Taking the data below line by line, count those that include the word "violet" and report the number alone.

• Collected material

============================================================

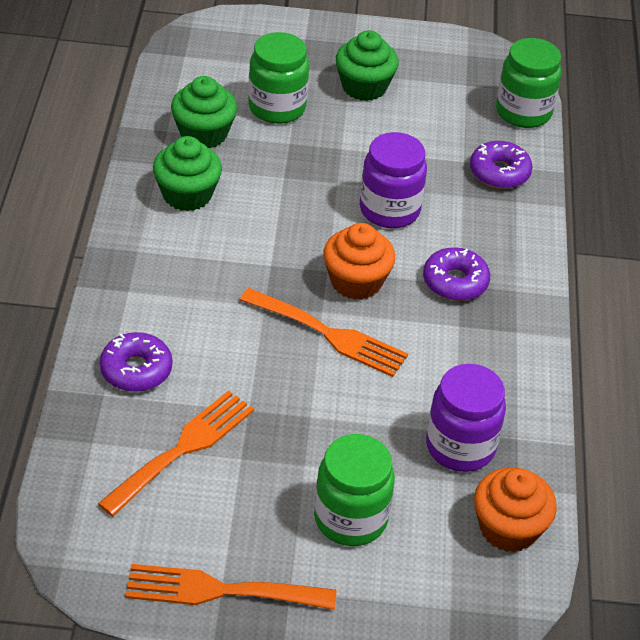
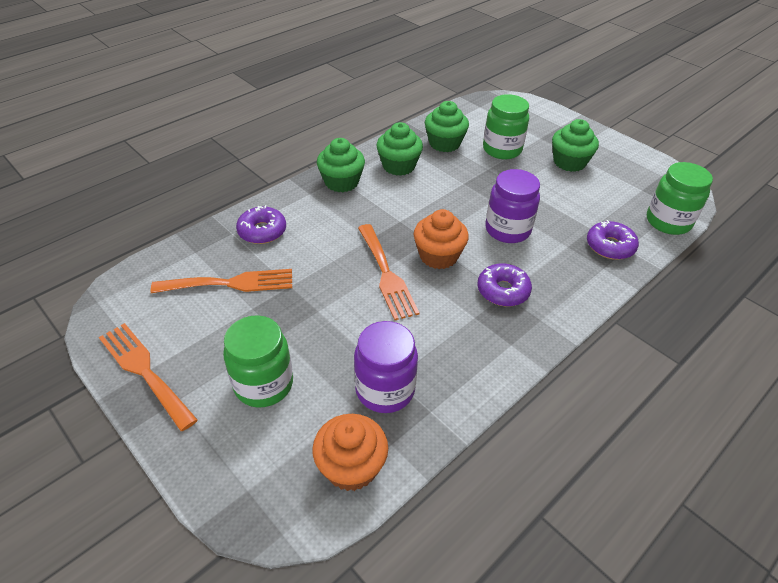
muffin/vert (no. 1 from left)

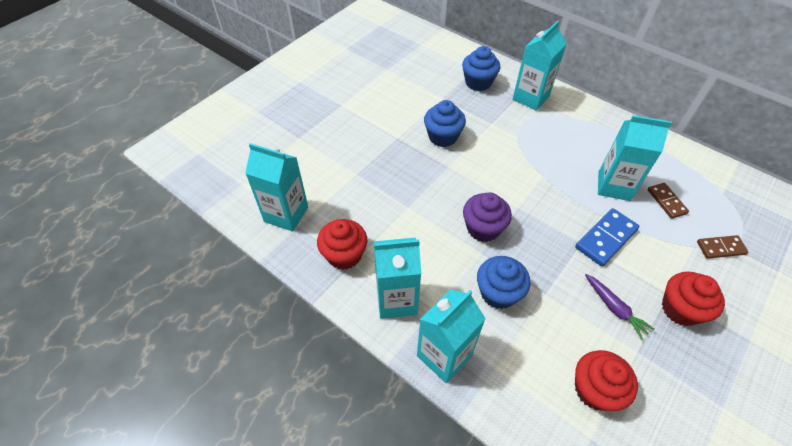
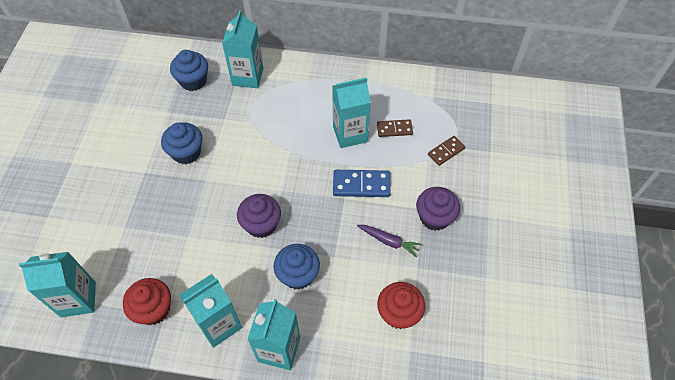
domino/bleu; domino/marron (no. 1 from left); muffin/violet (no. 2 from left)

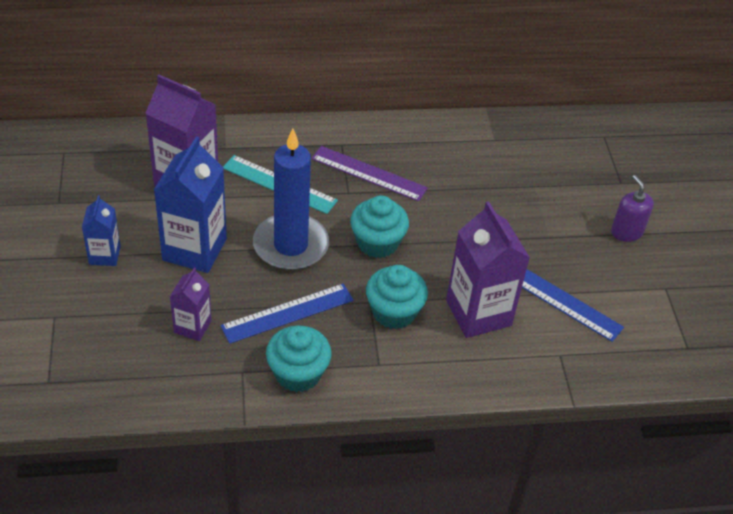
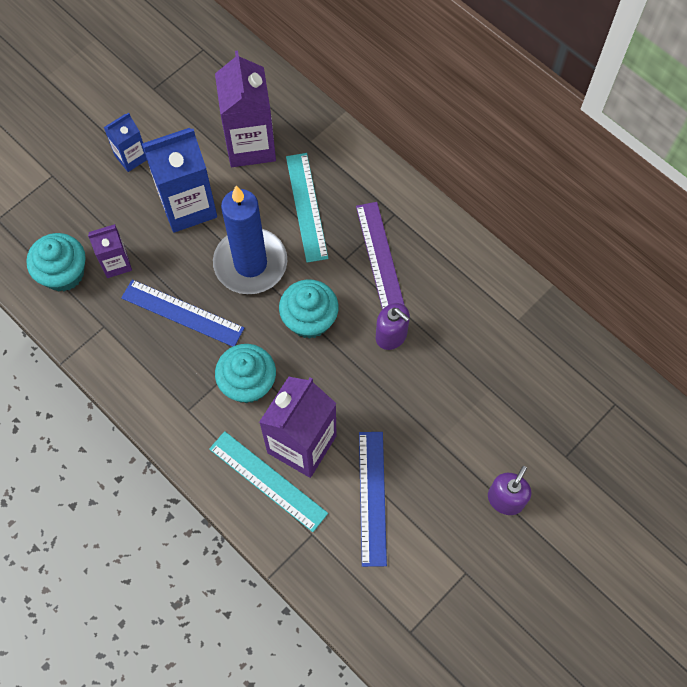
muffin/turquoise (no. 1 from left); règle/turquoise (no. 1 from left); distributeur de savon/violet (no. 1 from left)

============================================================

• Result for this task
2